**Given data:**

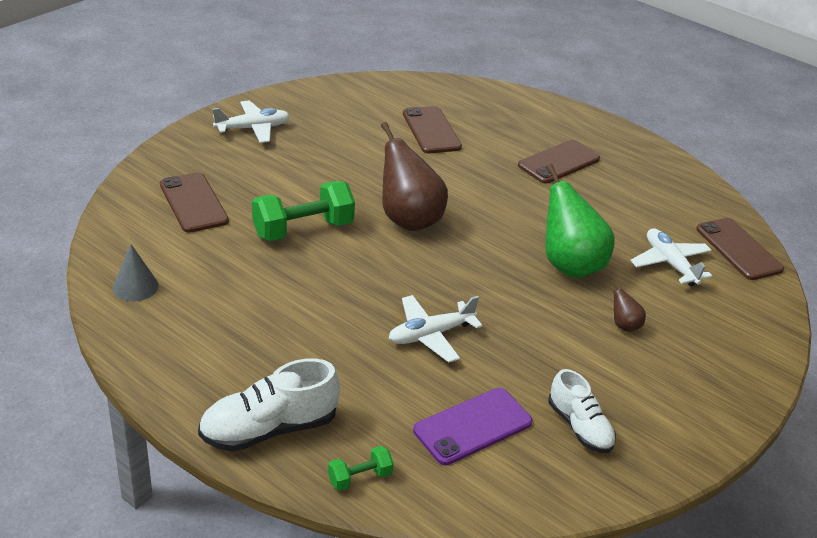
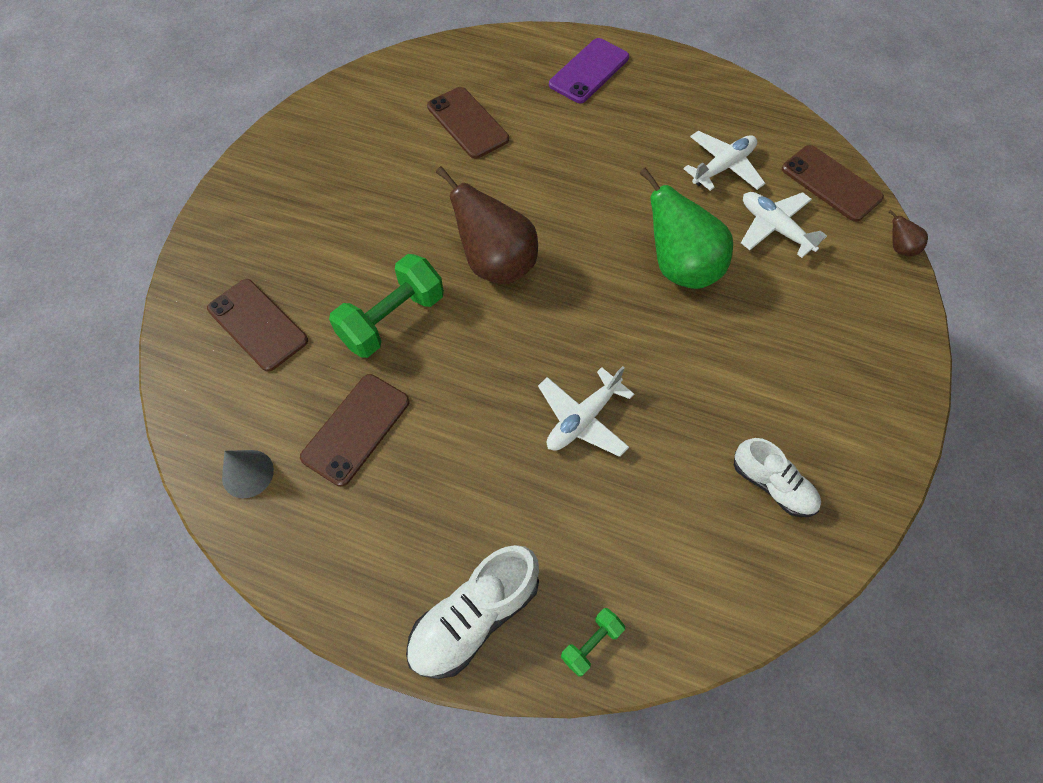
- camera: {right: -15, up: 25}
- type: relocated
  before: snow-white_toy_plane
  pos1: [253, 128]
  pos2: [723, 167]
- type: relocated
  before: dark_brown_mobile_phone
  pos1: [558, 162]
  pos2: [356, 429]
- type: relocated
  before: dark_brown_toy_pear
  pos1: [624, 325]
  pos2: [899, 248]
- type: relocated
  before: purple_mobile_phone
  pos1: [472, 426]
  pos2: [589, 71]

**Prompt:**
What you return should match the records line for line, minus the pictures.

**Final answer:**
- camera: {right: -15, up: 25}
- type: relocated
  before: snow-white_toy_plane
  pos1: [253, 128]
  pos2: [723, 167]
- type: relocated
  before: dark_brown_mobile_phone
  pos1: [558, 162]
  pos2: [356, 429]
- type: relocated
  before: dark_brown_toy_pear
  pos1: [624, 325]
  pos2: [899, 248]
- type: relocated
  before: purple_mobile_phone
  pos1: [472, 426]
  pos2: [589, 71]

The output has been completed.